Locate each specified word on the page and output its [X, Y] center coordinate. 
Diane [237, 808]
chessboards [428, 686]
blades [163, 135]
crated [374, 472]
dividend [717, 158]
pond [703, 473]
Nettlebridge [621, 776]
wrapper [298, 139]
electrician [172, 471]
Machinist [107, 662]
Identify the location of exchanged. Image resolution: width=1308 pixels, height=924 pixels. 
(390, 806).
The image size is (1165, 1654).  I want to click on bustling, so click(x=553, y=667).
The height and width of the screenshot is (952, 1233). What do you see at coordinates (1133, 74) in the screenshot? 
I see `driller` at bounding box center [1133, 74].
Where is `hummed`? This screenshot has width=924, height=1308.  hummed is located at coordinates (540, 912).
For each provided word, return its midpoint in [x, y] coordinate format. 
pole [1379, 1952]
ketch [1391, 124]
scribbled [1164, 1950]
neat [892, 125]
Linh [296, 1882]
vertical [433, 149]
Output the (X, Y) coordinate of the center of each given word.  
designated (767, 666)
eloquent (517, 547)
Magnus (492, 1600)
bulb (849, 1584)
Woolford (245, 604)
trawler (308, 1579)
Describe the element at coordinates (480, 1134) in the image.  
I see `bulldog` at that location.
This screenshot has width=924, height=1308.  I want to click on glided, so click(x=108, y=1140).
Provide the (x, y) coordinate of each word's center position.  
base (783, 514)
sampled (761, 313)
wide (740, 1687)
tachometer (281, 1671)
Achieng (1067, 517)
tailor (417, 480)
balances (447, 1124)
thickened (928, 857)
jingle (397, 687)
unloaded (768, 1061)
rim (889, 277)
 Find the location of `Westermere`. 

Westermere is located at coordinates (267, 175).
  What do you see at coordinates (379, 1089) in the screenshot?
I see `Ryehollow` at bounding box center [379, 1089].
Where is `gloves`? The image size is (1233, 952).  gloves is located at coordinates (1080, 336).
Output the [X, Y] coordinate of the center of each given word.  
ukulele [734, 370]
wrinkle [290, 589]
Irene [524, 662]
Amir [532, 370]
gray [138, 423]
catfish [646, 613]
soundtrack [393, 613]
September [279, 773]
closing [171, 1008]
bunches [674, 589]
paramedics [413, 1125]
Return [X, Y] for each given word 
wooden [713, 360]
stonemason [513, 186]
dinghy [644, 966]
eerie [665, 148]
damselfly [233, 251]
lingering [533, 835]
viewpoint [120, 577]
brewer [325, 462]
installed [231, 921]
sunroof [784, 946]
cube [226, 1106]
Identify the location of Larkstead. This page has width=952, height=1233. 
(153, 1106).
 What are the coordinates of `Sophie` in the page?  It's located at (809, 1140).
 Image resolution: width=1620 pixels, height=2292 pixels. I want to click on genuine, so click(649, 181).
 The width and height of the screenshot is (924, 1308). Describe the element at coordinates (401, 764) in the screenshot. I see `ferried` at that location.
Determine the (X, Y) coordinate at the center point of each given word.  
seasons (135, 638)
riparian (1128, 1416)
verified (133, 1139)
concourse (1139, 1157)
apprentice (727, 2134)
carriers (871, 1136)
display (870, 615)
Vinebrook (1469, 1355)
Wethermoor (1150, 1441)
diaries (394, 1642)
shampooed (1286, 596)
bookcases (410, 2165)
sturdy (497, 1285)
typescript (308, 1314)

▬▬▬▬▬▬

**Written task**
Copy the lines in the records above verbatim, starting at the line containing "The height and" and ending at the line containing "rim (889, 277)", both included.

**Task response**
The height and width of the screenshot is (952, 1233). What do you see at coordinates (1133, 74) in the screenshot? 
I see `driller` at bounding box center [1133, 74].
Where is `hummed`? This screenshot has width=924, height=1308.  hummed is located at coordinates (540, 912).
For each provided word, return its midpoint in [x, y] coordinate format. 
pole [1379, 1952]
ketch [1391, 124]
scribbled [1164, 1950]
neat [892, 125]
Linh [296, 1882]
vertical [433, 149]
Output the (X, Y) coordinate of the center of each given word.  
designated (767, 666)
eloquent (517, 547)
Magnus (492, 1600)
bulb (849, 1584)
Woolford (245, 604)
trawler (308, 1579)
Describe the element at coordinates (480, 1134) in the image.  
I see `bulldog` at that location.
This screenshot has width=924, height=1308.  I want to click on glided, so click(x=108, y=1140).
Provide the (x, y) coordinate of each word's center position.  
base (783, 514)
sampled (761, 313)
wide (740, 1687)
tachometer (281, 1671)
Achieng (1067, 517)
tailor (417, 480)
balances (447, 1124)
thickened (928, 857)
jingle (397, 687)
unloaded (768, 1061)
rim (889, 277)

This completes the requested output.